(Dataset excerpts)
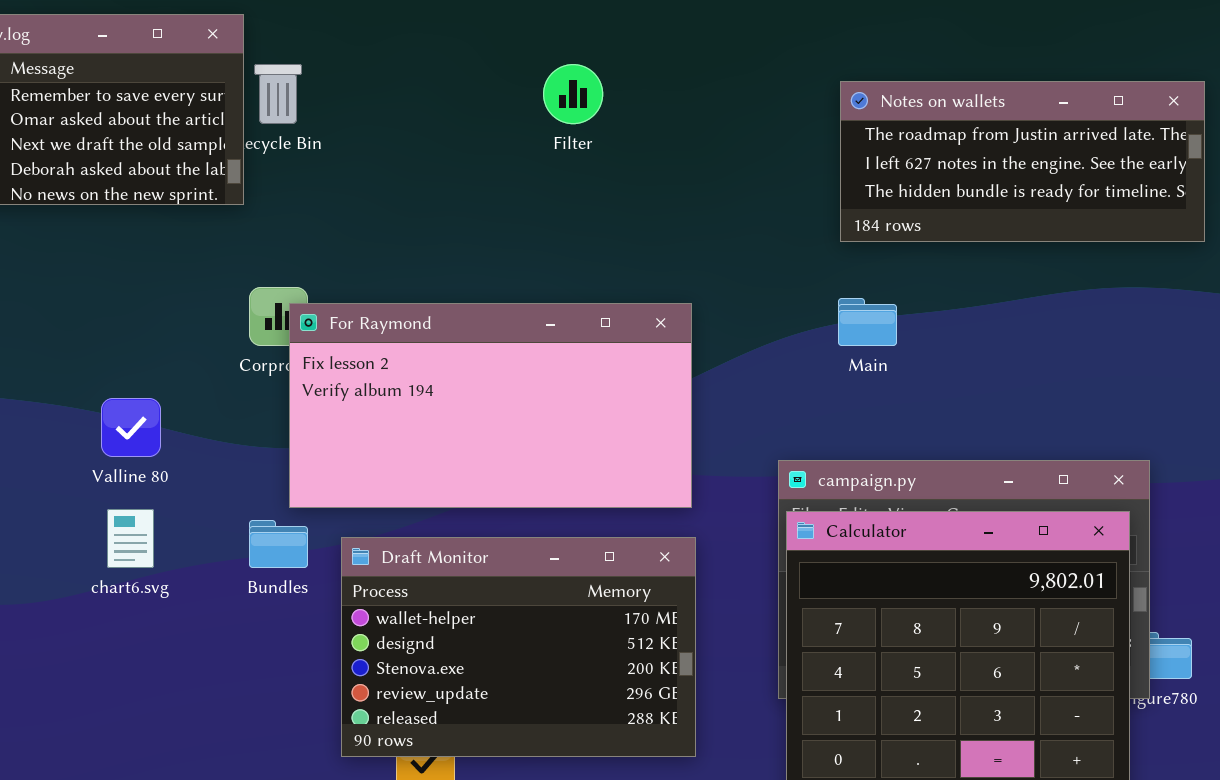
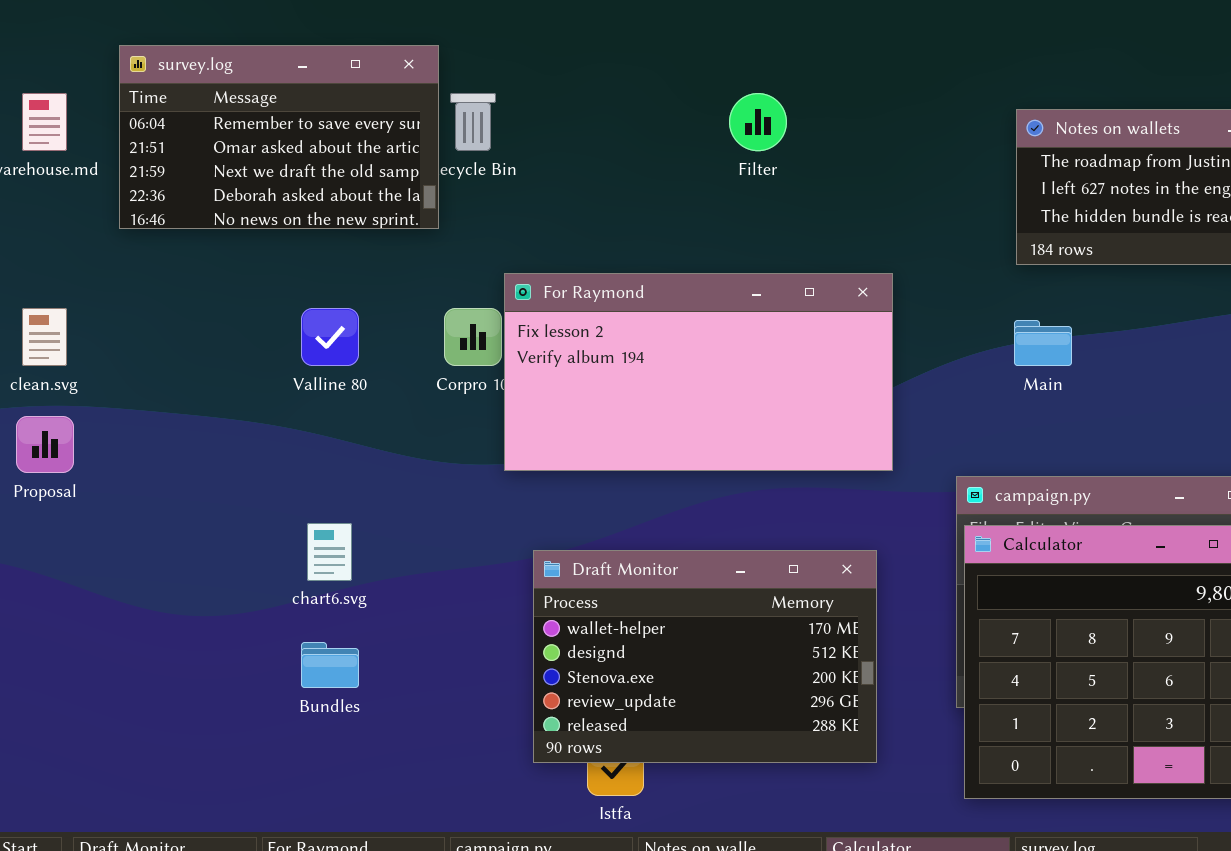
For Raymond: [289,303,692,508] -> [504,273,893,471], moved
Valline 80: [101,398,161,457] -> [301,308,359,366], moved
Bundles: [249,520,308,568] -> [301,642,359,688], moved

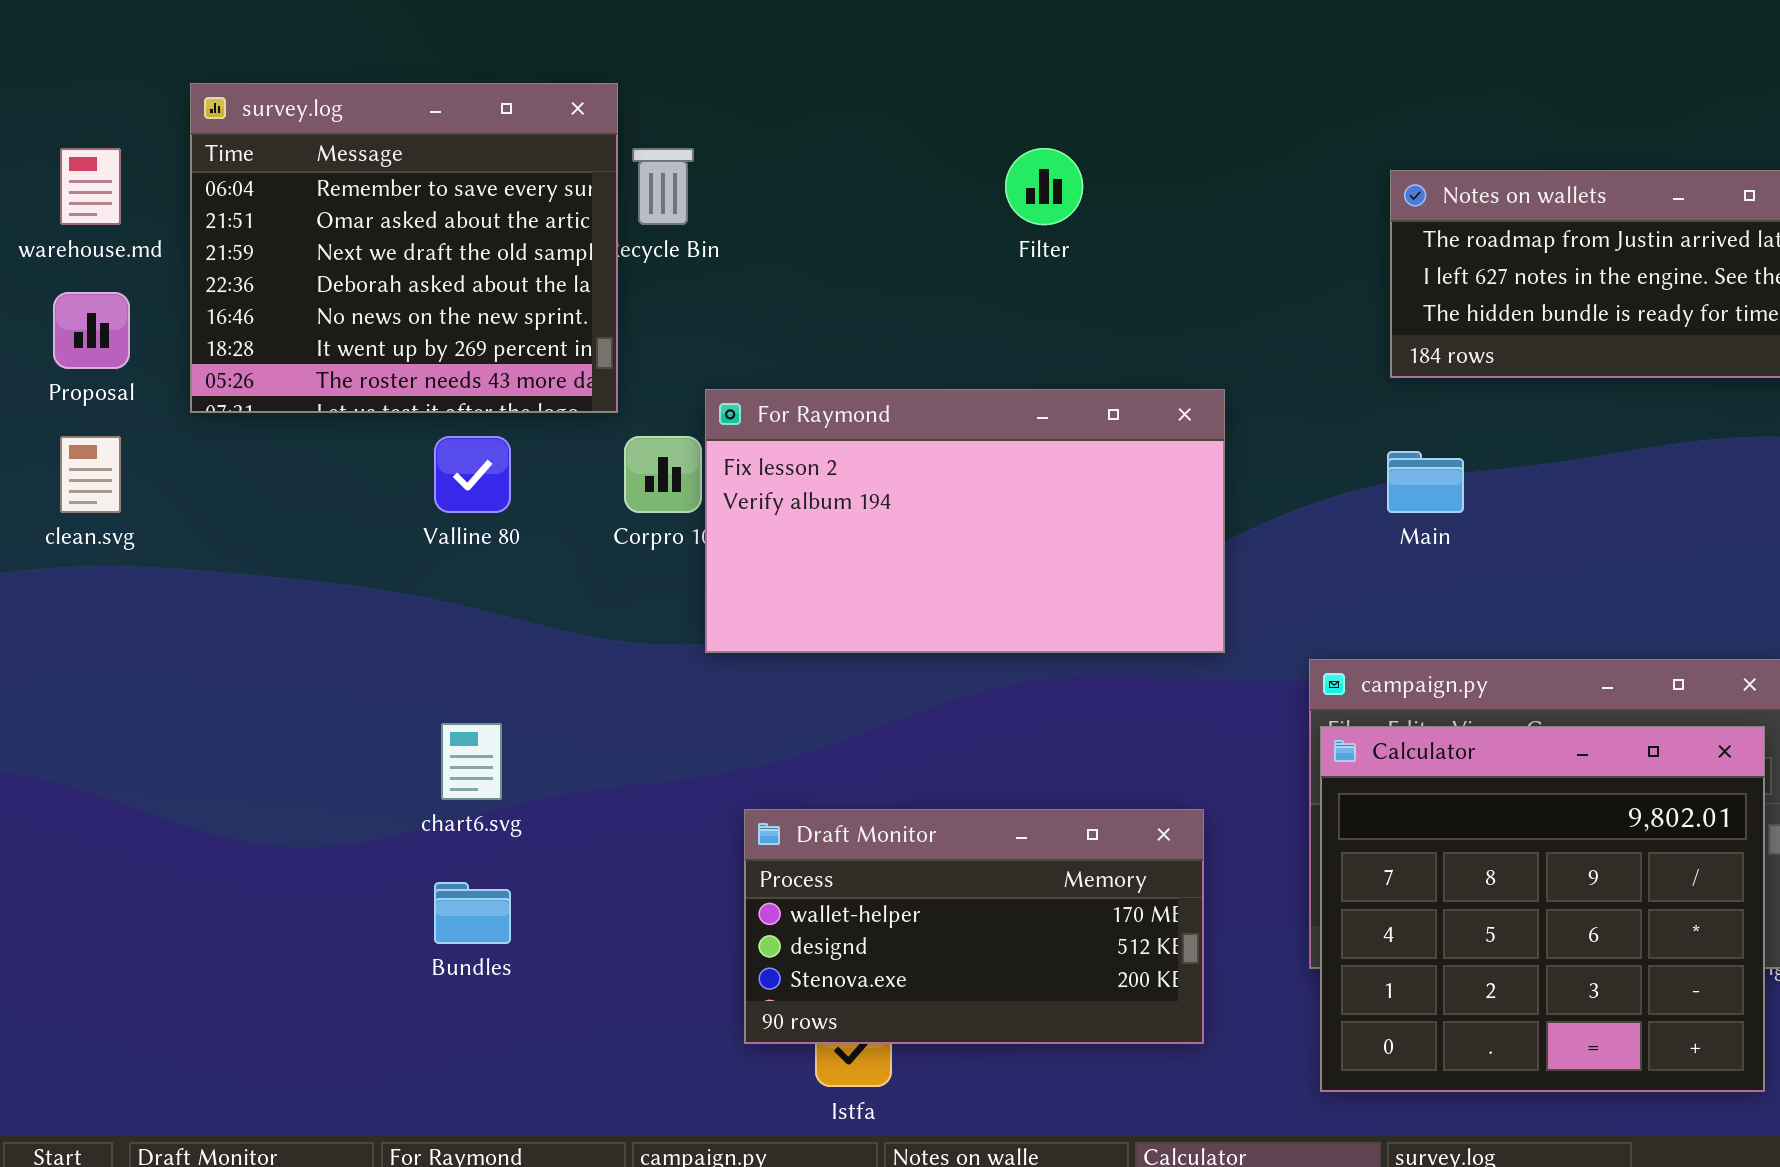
survey.log: [119,45,439,229] -> [190,83,618,413], resized
Proposal: [16,416,74,473] -> [53,292,130,369], moved
Draft Monitor: [533,550,877,763] -> [744,809,1204,1044], resized

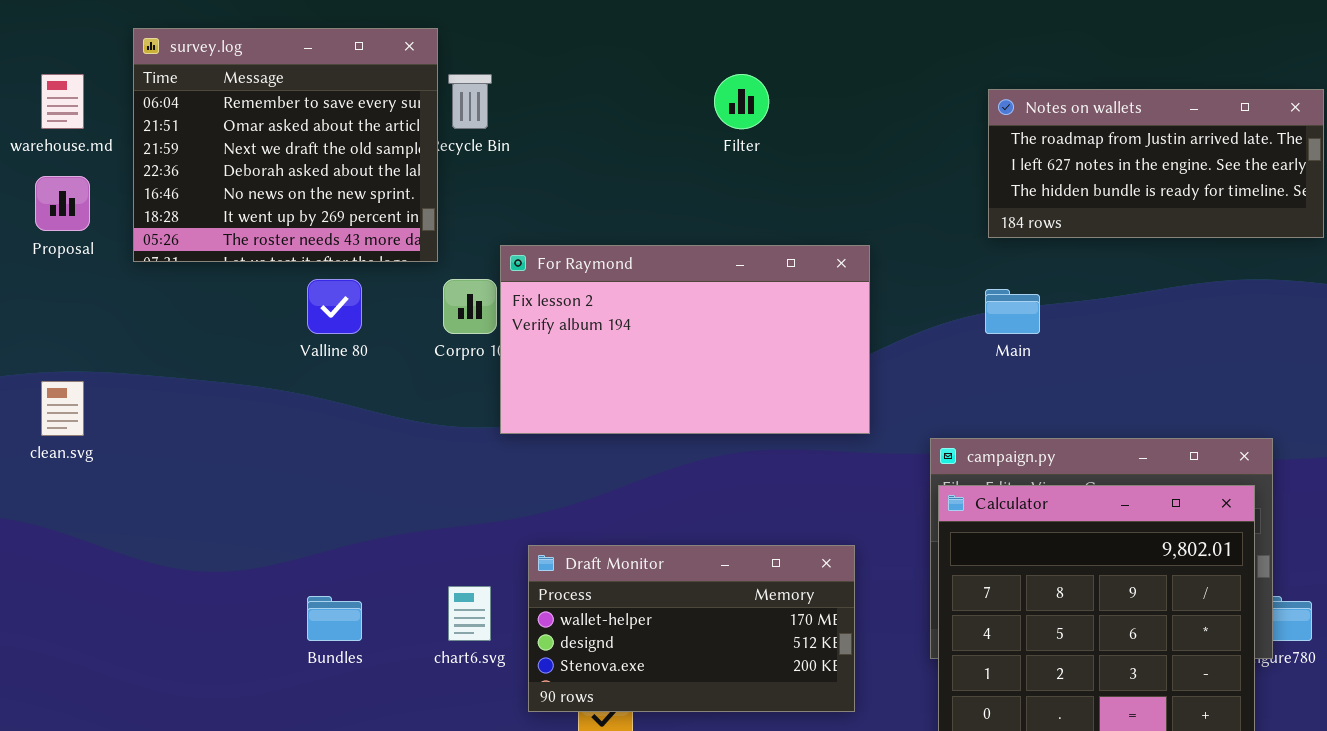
clean.svg: [60,436,121,513] -> [41,381,84,436], moved
chart6.svg: [441,723,502,800] -> [448,586,491,641], moved

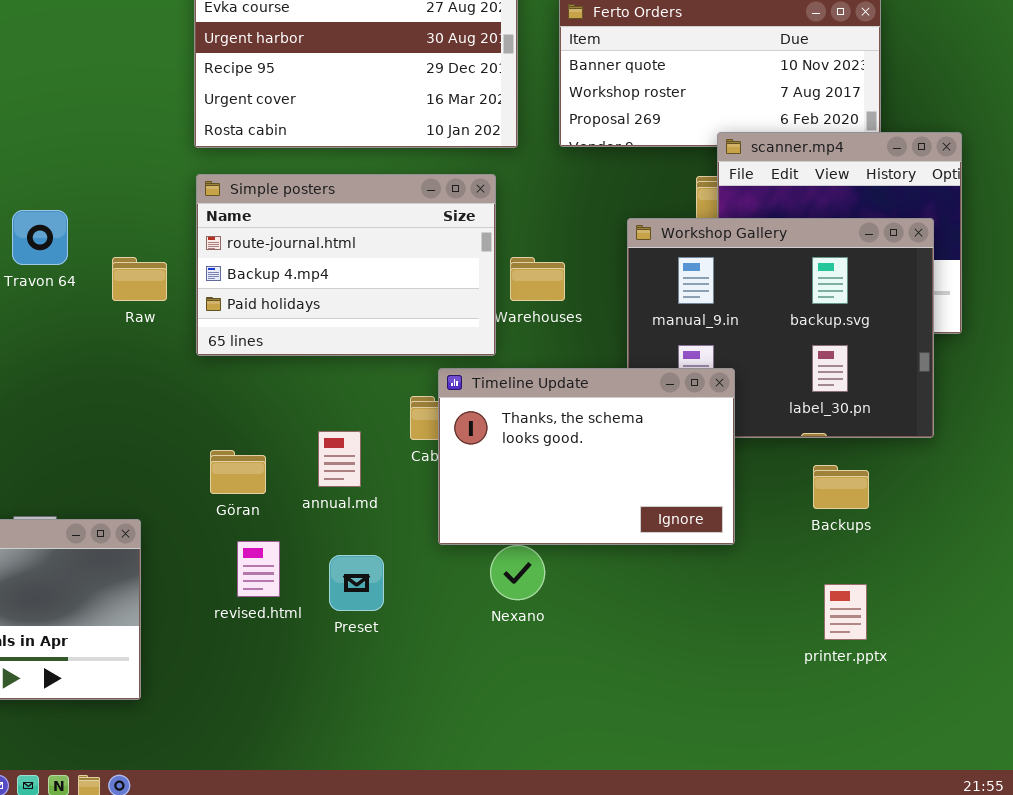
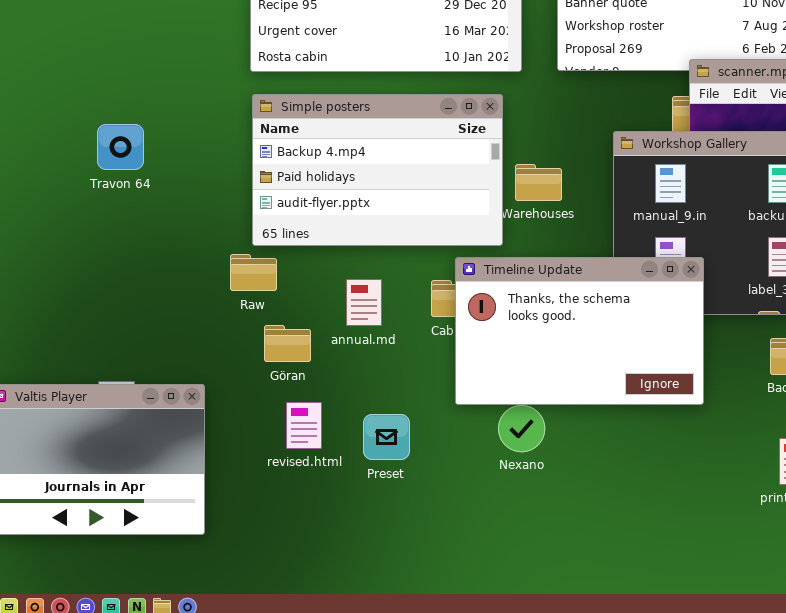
Simple posters: [196,174,496,356] -> [252,94,503,246], scrolled down 1 row
Raw: [112,257,167,301] -> [230,254,277,291], moved
annual.md: [318,431,361,487] -> [346,279,382,326], moved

What is being asked | Your copy must reproduce the entries above in full, without their pictures.

Answer for the task |
For Raymond: [289,303,692,508] -> [504,273,893,471], moved
Valline 80: [101,398,161,457] -> [301,308,359,366], moved
Bundles: [249,520,308,568] -> [301,642,359,688], moved

survey.log: [119,45,439,229] -> [190,83,618,413], resized
Proposal: [16,416,74,473] -> [53,292,130,369], moved
Draft Monitor: [533,550,877,763] -> [744,809,1204,1044], resized

clean.svg: [60,436,121,513] -> [41,381,84,436], moved
chart6.svg: [441,723,502,800] -> [448,586,491,641], moved

Simple posters: [196,174,496,356] -> [252,94,503,246], scrolled down 1 row
Raw: [112,257,167,301] -> [230,254,277,291], moved
annual.md: [318,431,361,487] -> [346,279,382,326], moved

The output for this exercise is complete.